Aim »
Please extract each line from the records below that contains the string "kern".

— START Data listing —

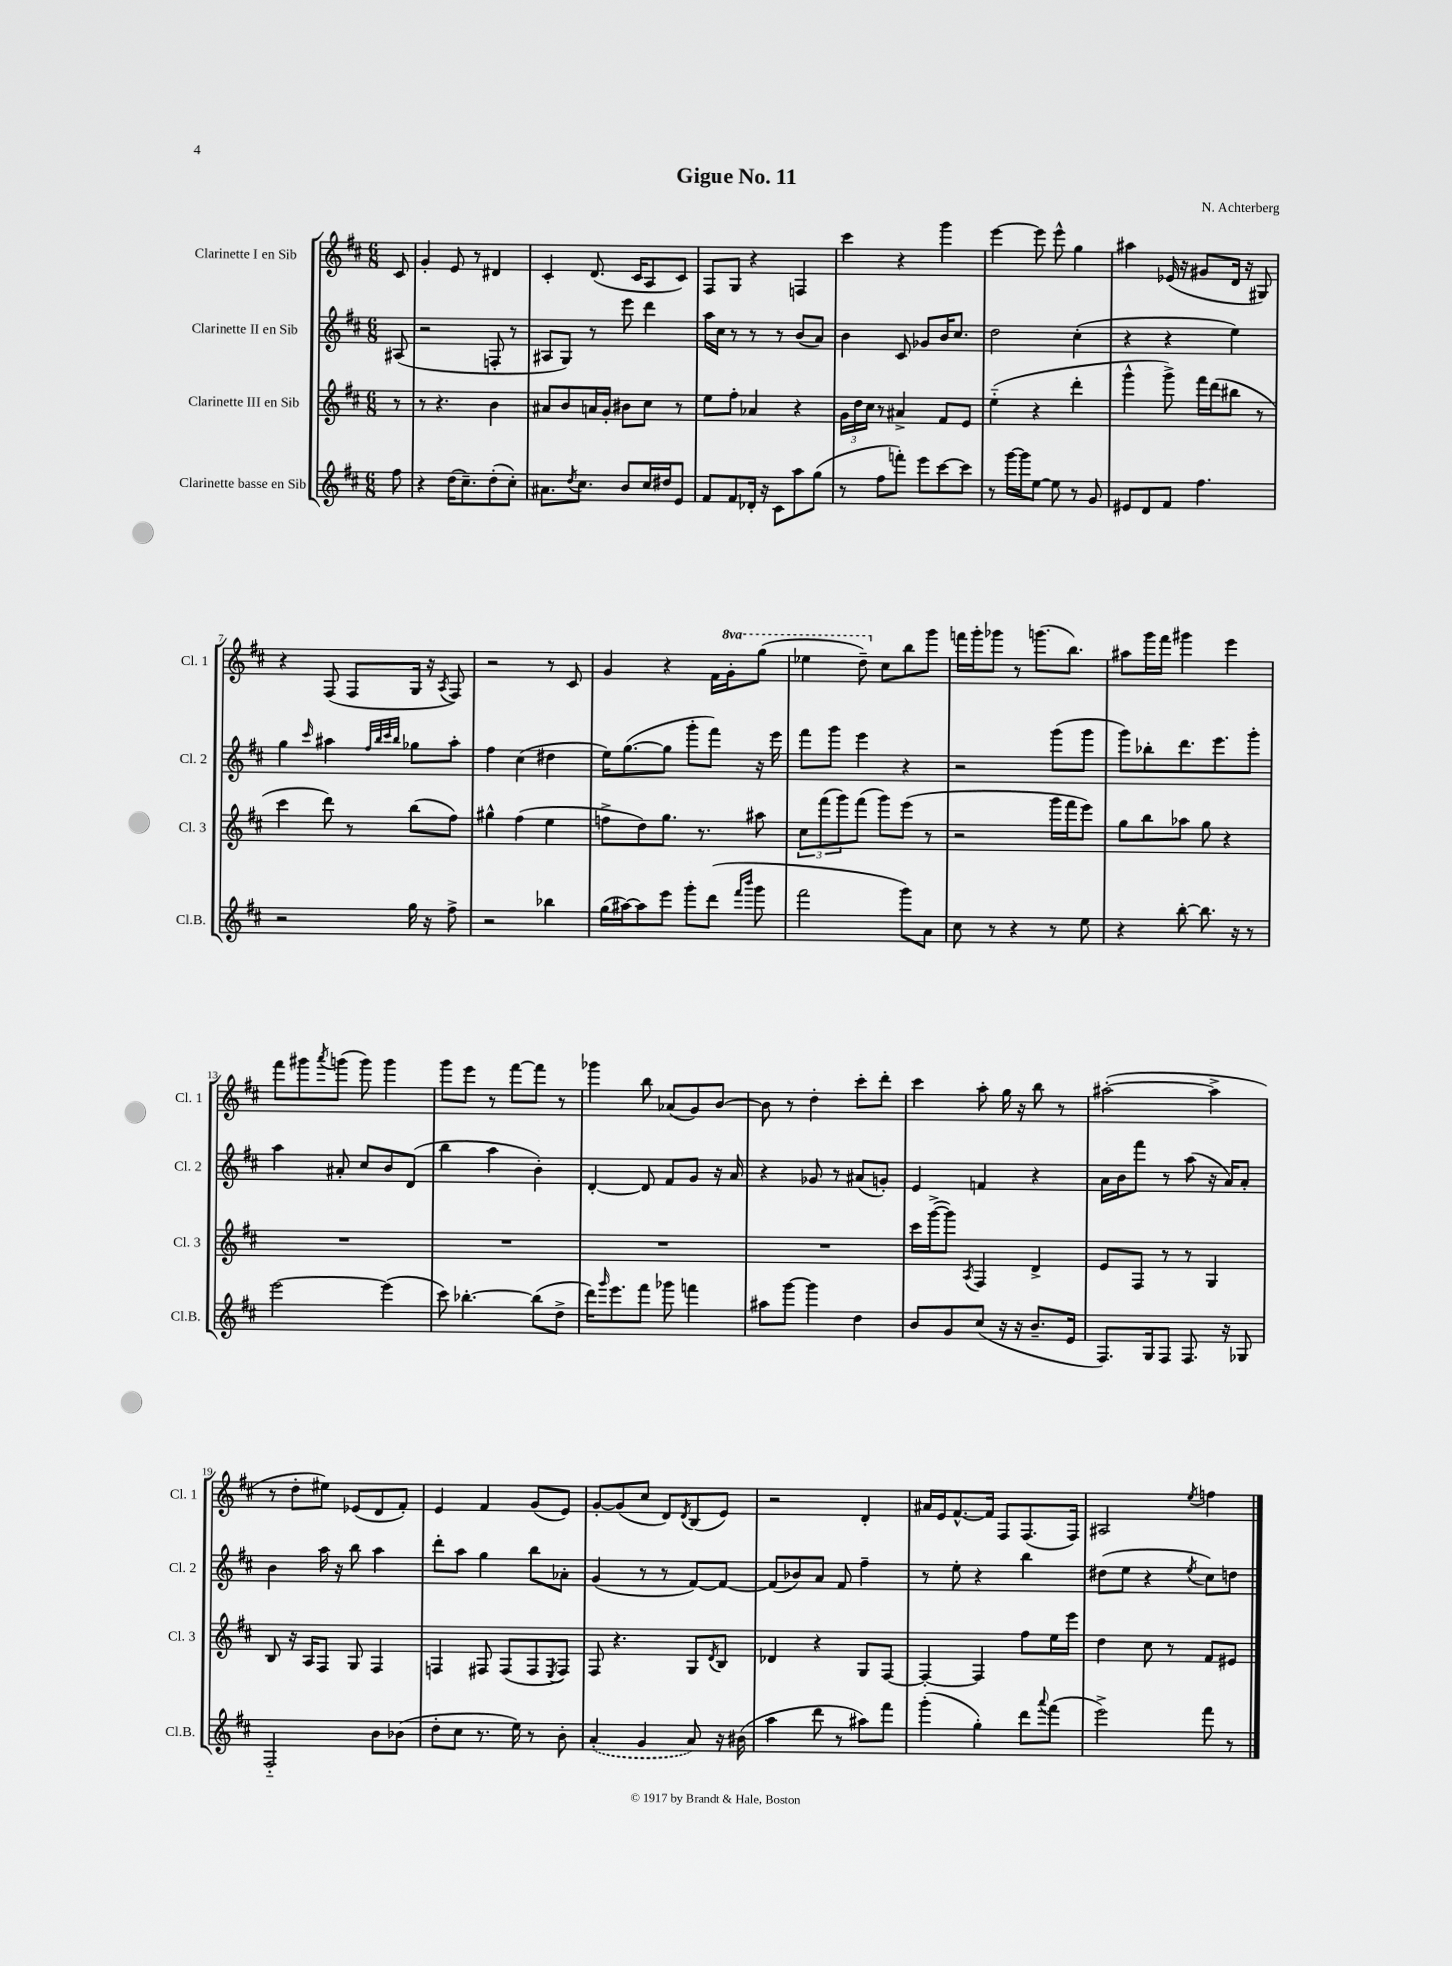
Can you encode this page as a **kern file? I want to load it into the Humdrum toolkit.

**kern	**kern	**kern	**kern
*staff4	*staff3	*staff2	*staff1
*clefG2	*clefG2	*clefG2	*clefG2
*k[f#c#]	*k[f#c#]	*k[f#c#]	*k[f#c#]
*M6/8	*M6/8	*M6/8	*M6/8
8ff#\	8r	(8A#/	8c#/
=	=	=	=
4r	8r	2r	4g'/
.	4.r	.	.
(16dd\LK	.	.	8e/
8.cc#~\)	.	.	.
.	.	.	8r
(8dd'\	4b\	8F'/	4d#/
8cc#'\J)	.	8r	.
=	=	=	=
8.a#\L	8a#/L	8A#/L	4c#'/
.	8b/	8G/J)	.
8qdd/	.	.	.
8.cc#\J	.	.	.
.	16a/L	8r	(8.d/
.	16g'/JJ	.	.
8b/L	8b#\L	8eee\	.
.	.	.	16c#/LK
16cc#/L	8cc#\J	4ddd\	8A/
16dd#/J	.	.	.
8e/J	8r	.	8c#/J)
=	=	=	=
8f#/L	8ee\L	16aa\LL	8F#/L
.	.	16cc#\JJ	.
8f#/	8ff#'\J	8r	8G/J
16d-'/Jk	4a-/	8r	4r
16r	.	.	.
8c#\L	.	8r	.
8aa\	4r	(8b/L	4F/
(8gg\J	.	8a/J)	.
=	=	=	=
8r	24g\LL	4b\	4ccc#\
.	24dd\	.	.
.	24cc#\JJ	.	.
8ff#\L	8r	.	.
8fff'\J)	4a#^/	8c#/	4r
8eee\L	.	8g-/L	.
[8ccc#\	8f#/L	16b/K	4ggg\
.	.	8.cc#/J	.
8ccc#\]J	8e/J	.	.
=	=	=	=
8r	(4ee'~\	2dd\	[4eee\
[16ggg\LL	.	.	.
16ggg\]J	.	.	.
[8ee\J	4r	.	8eee\]
8ee\]	.	.	8eee^^\
8r	4ddd'\	(4cc#'\	4gg\
8g/	.	.	.
=	=	=	=
8e#/L	4ggg^^\	4r	4aa#\
8d/	.	.	.
8f#/J	8ggg^\)	4r	(16e-/
.	.	.	16r
4.ff#\	16fff#\LL	.	8g#/L
.	(16ddd\J	.	.
.	8bb#\J	4ee\)	16d/Jk
.	.	.	16r
.	8r	.	8G#/)
=	=	=	=
2r	4ccc#\	4gg\	4r
.	.	16qqccc#/	.
.	8ddd\)	4aa#\	(8F#/
.	8r	.	8F#/L
.	.	32qqff#/LLL	.
.	.	32qqbb/	.
.	.	32qqccc#/	.
.	.	32qqbb/JJJ	.
16gg\	(8bb\L	8gg-\L	16G/Jk
16r	.	.	16r
.	.	.	8qA/
8ff#^\	8ff#\J)	8aa#'\J	8F#/)
=	=	=	=
2r	4gg#^^\	4ff#\	2r
.	(4ff#\	(4cc#\	.
4bb-\	4ee\	4dd#\	8r
.	.	.	8c#/
=	=	=	=
(16gg\LL	8ff^\L	16ee\LK)	4g/
[16aa#\J)	.	([8.gg\	.
8aa#\]	8dd\)	.	.
8eee\J	8.gg\J	8gg\]J	4r
8ggg'\L	.	8ggg'\L	.
.	8.r	.	.
(8ddd\J	.	8fff#\J)	16f#\LL
.	.	.	16gg'\J
16qqfff#/LL	.	.	.
16qqbbb/JJ	.	.	.
8ggg\	8aa#\	16r	(8ggg\J
.	.	16eee\	.
=	=	=	=
2fff#\	12cc#\L	8fff#\L	4eee-\
.	(12fff#\	.	.
.	.	8ggg\J	.
.	12ggg\)	.	.
.	(8fff#\J	4eee\	8ddd~\)
.	8ggg\L)	.	8cc#\L
8ggg\L)	(8eee\J	4r	8bb\
8a\J	8r	.	8ggg\J
=	=	=	=
8cc#\	2r	2r	16fff\LL
.	.	.	16ggg'\J
8r	.	.	8ggg-\J
4r	.	.	8r
.	.	.	(8.ggg\L
8r	16ggg\LL	(8ggg\L	.
.	16fff#\J	.	8.bb\J)
8ee\	8eee\J)	8ggg\J	.
=	=	=	=
4r	8gg\L	8ggg\L)	8aa#\L
.	8bb\	8bb-'\	16ggg\L
.	.	.	16fff#\JJ
[8bb'\	8aa-\J	8.ddd\	4ggg#\
8.bb\]	8gg\	.	.
.	.	8.eee\	.
.	4r	.	4eee\
16r	.	.	.
8r	.	8ggg'\J	.
=	=	=	=
[2eee\	2.r	4aa\	8fff#\L
.	.	.	8ggg#\
.	.	.	8qaaa/
.	.	8a#'/	(8ggg\J
.	.	8cc#/L	8ggg\)
(4eee\]	.	8b/	4ggg\
.	.	(8d/J	.
=	=	=	=
8ccc#\)	2.r	4bb\	8ggg\L
[4.bb-'\	.	.	8eee\J
.	.	4aa\	8r
.	.	.	[8fff#\L
(8bb-\]L	.	4b'\)	8fff#\]J
8dd^\J	.	.	8r
=	=	=	=
16ddd\LK)	2.r	[4d'/	4ggg-\
16qqggg/	.	.	.
8.eee\	.	.	.
8fff#\J	.	8d/]	8bb\
8ggg-\	.	8f#/L	(8a-/L
4fff\	.	8g/J	8g/)
.	.	16r	[8b/J
.	.	16a/	.
=	=	=	=
8aa#\L	2.r	4r	8b\]
[8ggg\J	.	.	8r
4ggg\]	.	8g-/	4dd'\
.	.	8r	.
4dd\	.	(8a#/L	8ccc#'\L
.	.	8g'/J)	8ddd'\J
=	=	=	=
8b/L	16ccc#\LL	4e/	4ccc#\
.	([16ggg^\J	.	.
8g/	8ggg\]J)	.	.
.	8qA/	.	.
(8cc#/J	4F#/	4f/	8aa'\
16r	.	.	16gg\
16r	.	.	16r
8.b~/L	4d^/	4r	8bb\
.	.	.	8r
16e/Jk	.	.	.
=	=	=	=
8.F#/L)	8e/L	16a\LL	([2aa#'\
.	.	16b\J	.
.	8F#/J	8fff#\J	.
16G/k	.	.	.
8F#/J	8r	8r	.
8.F#/	8r	(8aa\	.
.	4G/	16r	4aa#^\]
16r	.	16a/LK)	.
8G-/	.	8a'/J	.
=	=	=	=
2F#'~/	8B/	4b\	8r
.	16r	.	8dd'\L
.	16A/LK	.	.
.	8F#/J	16aa\	8ee#\J)
.	.	16r	.
.	8G/	8bb\	(8e-/L
8b\L	4F#/	4aa\	8d/
(8b-\J	.	.	8f#'/J)
=	=	=	=
8dd'\L	4F/	8ddd'\L	4e/
8cc#\J	.	8aa\J	.
8.r	8F#/	4gg\	4f#/
.	(8F#/L	.	.
16ee\)	.	.	.
8r	8F#/	8bb\L	(8g/L
.	8qE/	.	.
8b'\	8F#/J)	8a-'\J	8e/J)
=	=	=	=
(4a'/	8F#/	(4g/	[8g'/L
.	4.r	.	(8g/]
4g/	.	8r	8cc#/J
.	.	8r	8d/L)
.	.	.	8qd/
8a/)	8G/L	[8f#/L)	(8B/
.	8qd/	.	.
16r	8B/J	8f#/_J	8e/J)
(16b#\	.	.	.
=	=	=	=
4aa\	4d-/	(8f#/]L	2r
.	.	8b-/)	.
8ddd\	4r	8a/J	.
8r	.	8f#/	.
8aa#\L)	8G/L	4ff#~\	4d'/
8fff#\J	[8F#/J	.	.
=	=	=	=
(4ggg'\	4F#'/_	8r	16a#/LL
.	.	.	16e/J
.	.	8ee'\	[8.f#^^/
4gg'\)	4F#/]	4r	.
.	.	.	16f#/]Jk
.	.	.	8F#/L
8ddd\L	8ff#\L	4bb\	(8.F#/
8qqaaa/	.	.	.
(8fff#\J	16ee\L	.	.
.	16eee\JJ	.	16F#/Jk)
=	=	=	=
2eee^\)	4dd\	(8dd#\L	2A#/
.	.	8ee\J	.
.	8cc#\	4r	.
.	8r	.	.
.	.	8qee/	8qee/
8fff#\	8f#/L	8cc#\L)	4ff\
8r	8e#/J	8dd\J	.
==	==	==	==
*-	*-	*-	*-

— END Data listing —

Response »
Can you encode this page as a **kern file? I want to load it into the Humdrum toolkit.
**kern	**kern	**kern	**kern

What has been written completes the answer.